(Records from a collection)

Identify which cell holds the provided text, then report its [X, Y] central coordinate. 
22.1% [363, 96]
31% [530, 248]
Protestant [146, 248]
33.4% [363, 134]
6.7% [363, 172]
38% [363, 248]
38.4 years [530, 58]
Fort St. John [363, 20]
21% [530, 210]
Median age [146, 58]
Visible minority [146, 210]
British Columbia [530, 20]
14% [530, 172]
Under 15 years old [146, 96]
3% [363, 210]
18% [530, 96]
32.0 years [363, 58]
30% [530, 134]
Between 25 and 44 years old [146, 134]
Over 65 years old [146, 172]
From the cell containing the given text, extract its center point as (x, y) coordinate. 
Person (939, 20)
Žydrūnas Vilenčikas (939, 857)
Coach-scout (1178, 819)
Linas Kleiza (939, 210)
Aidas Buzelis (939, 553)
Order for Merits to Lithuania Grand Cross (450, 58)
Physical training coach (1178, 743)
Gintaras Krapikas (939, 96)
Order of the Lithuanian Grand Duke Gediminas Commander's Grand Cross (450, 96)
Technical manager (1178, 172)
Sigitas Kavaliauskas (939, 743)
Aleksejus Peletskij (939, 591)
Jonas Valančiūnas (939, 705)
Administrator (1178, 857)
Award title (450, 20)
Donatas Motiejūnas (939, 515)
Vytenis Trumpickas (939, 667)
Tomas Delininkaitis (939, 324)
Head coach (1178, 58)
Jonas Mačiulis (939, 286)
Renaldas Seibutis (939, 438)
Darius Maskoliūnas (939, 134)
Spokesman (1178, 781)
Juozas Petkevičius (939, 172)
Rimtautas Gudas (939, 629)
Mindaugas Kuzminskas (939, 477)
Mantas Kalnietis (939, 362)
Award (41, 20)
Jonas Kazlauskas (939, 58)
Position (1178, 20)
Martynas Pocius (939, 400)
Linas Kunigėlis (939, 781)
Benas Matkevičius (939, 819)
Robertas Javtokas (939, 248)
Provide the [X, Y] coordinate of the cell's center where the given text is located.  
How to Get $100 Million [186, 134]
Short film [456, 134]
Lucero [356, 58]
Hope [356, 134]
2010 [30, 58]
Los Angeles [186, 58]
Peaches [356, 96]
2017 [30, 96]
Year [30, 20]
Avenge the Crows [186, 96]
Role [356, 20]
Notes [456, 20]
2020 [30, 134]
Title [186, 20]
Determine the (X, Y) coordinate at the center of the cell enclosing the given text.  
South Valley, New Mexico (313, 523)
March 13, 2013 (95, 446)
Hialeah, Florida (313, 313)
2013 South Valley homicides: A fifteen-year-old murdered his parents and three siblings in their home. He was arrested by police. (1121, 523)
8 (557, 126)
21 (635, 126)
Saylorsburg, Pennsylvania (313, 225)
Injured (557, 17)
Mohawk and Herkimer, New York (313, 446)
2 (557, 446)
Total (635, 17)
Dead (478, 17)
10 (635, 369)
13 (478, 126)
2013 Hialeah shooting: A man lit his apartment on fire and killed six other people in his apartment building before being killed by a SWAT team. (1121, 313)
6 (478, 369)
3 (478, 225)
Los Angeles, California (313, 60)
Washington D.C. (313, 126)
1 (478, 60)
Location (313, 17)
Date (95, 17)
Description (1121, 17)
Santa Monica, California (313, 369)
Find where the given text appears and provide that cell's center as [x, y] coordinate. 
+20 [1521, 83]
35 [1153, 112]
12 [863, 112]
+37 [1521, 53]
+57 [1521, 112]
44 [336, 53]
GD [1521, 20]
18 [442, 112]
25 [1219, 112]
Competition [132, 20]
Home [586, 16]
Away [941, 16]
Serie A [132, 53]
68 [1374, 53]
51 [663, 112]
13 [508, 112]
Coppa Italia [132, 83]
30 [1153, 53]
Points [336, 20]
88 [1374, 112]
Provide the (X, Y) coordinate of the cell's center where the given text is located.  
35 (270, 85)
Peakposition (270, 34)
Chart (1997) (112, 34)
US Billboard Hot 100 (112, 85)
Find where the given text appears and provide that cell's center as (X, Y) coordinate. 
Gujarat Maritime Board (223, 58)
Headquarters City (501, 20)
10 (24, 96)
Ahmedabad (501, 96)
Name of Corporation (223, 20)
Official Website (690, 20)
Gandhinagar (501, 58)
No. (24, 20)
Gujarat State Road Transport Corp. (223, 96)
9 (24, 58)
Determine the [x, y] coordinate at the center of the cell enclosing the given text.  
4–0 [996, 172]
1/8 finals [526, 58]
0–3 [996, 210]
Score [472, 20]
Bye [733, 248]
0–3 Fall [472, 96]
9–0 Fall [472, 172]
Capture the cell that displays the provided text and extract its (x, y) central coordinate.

Problem statement.
Please write these lines out again, substituting "point" for each "coordinate" and keeping everything else the same.

Right answer.
Identify which cell holds the provided text, then report its [X, Y] central point. 
22.1% [363, 96]
31% [530, 248]
Protestant [146, 248]
33.4% [363, 134]
6.7% [363, 172]
38% [363, 248]
38.4 years [530, 58]
Fort St. John [363, 20]
21% [530, 210]
Median age [146, 58]
Visible minority [146, 210]
British Columbia [530, 20]
14% [530, 172]
Under 15 years old [146, 96]
3% [363, 210]
18% [530, 96]
32.0 years [363, 58]
30% [530, 134]
Between 25 and 44 years old [146, 134]
Over 65 years old [146, 172]
From the cell containing the given text, extract its center point as (x, y) point. 
Person (939, 20)
Žydrūnas Vilenčikas (939, 857)
Coach-scout (1178, 819)
Linas Kleiza (939, 210)
Aidas Buzelis (939, 553)
Order for Merits to Lithuania Grand Cross (450, 58)
Physical training coach (1178, 743)
Gintaras Krapikas (939, 96)
Order of the Lithuanian Grand Duke Gediminas Commander's Grand Cross (450, 96)
Technical manager (1178, 172)
Sigitas Kavaliauskas (939, 743)
Aleksejus Peletskij (939, 591)
Jonas Valančiūnas (939, 705)
Administrator (1178, 857)
Award title (450, 20)
Donatas Motiejūnas (939, 515)
Vytenis Trumpickas (939, 667)
Tomas Delininkaitis (939, 324)
Head coach (1178, 58)
Jonas Mačiulis (939, 286)
Renaldas Seibutis (939, 438)
Darius Maskoliūnas (939, 134)
Spokesman (1178, 781)
Juozas Petkevičius (939, 172)
Rimtautas Gudas (939, 629)
Mindaugas Kuzminskas (939, 477)
Mantas Kalnietis (939, 362)
Award (41, 20)
Jonas Kazlauskas (939, 58)
Position (1178, 20)
Martynas Pocius (939, 400)
Linas Kunigėlis (939, 781)
Benas Matkevičius (939, 819)
Robertas Javtokas (939, 248)
Provide the [X, Y] point of the cell's center where the given text is located.  
How to Get $100 Million [186, 134]
Short film [456, 134]
Lucero [356, 58]
Hope [356, 134]
2010 [30, 58]
Los Angeles [186, 58]
Peaches [356, 96]
2017 [30, 96]
Year [30, 20]
Avenge the Crows [186, 96]
Role [356, 20]
Notes [456, 20]
2020 [30, 134]
Title [186, 20]
Determine the (X, Y) point at the center of the cell enclosing the given text.  
South Valley, New Mexico (313, 523)
March 13, 2013 (95, 446)
Hialeah, Florida (313, 313)
2013 South Valley homicides: A fifteen-year-old murdered his parents and three siblings in their home. He was arrested by police. (1121, 523)
8 (557, 126)
21 (635, 126)
Saylorsburg, Pennsylvania (313, 225)
Injured (557, 17)
Mohawk and Herkimer, New York (313, 446)
2 (557, 446)
Total (635, 17)
Dead (478, 17)
10 (635, 369)
13 (478, 126)
2013 Hialeah shooting: A man lit his apartment on fire and killed six other people in his apartment building before being killed by a SWAT team. (1121, 313)
6 (478, 369)
3 (478, 225)
Los Angeles, California (313, 60)
Washington D.C. (313, 126)
1 (478, 60)
Location (313, 17)
Date (95, 17)
Description (1121, 17)
Santa Monica, California (313, 369)
Find where the given text appears and provide that cell's center as [x, y] point. 
+20 [1521, 83]
35 [1153, 112]
12 [863, 112]
+37 [1521, 53]
+57 [1521, 112]
44 [336, 53]
GD [1521, 20]
18 [442, 112]
25 [1219, 112]
Competition [132, 20]
Home [586, 16]
Away [941, 16]
Serie A [132, 53]
68 [1374, 53]
51 [663, 112]
13 [508, 112]
Coppa Italia [132, 83]
30 [1153, 53]
Points [336, 20]
88 [1374, 112]
Provide the (X, Y) point of the cell's center where the given text is located.  
35 (270, 85)
Peakposition (270, 34)
Chart (1997) (112, 34)
US Billboard Hot 100 (112, 85)
Find where the given text appears and provide that cell's center as (X, Y) point. 
Gujarat Maritime Board (223, 58)
Headquarters City (501, 20)
10 (24, 96)
Ahmedabad (501, 96)
Name of Corporation (223, 20)
Official Website (690, 20)
Gandhinagar (501, 58)
No. (24, 20)
Gujarat State Road Transport Corp. (223, 96)
9 (24, 58)
Determine the [x, y] point at the center of the cell enclosing the given text.  
4–0 [996, 172]
1/8 finals [526, 58]
0–3 [996, 210]
Score [472, 20]
Bye [733, 248]
0–3 Fall [472, 96]
9–0 Fall [472, 172]
Capture the cell that displays the provided text and extract its (x, y) central point.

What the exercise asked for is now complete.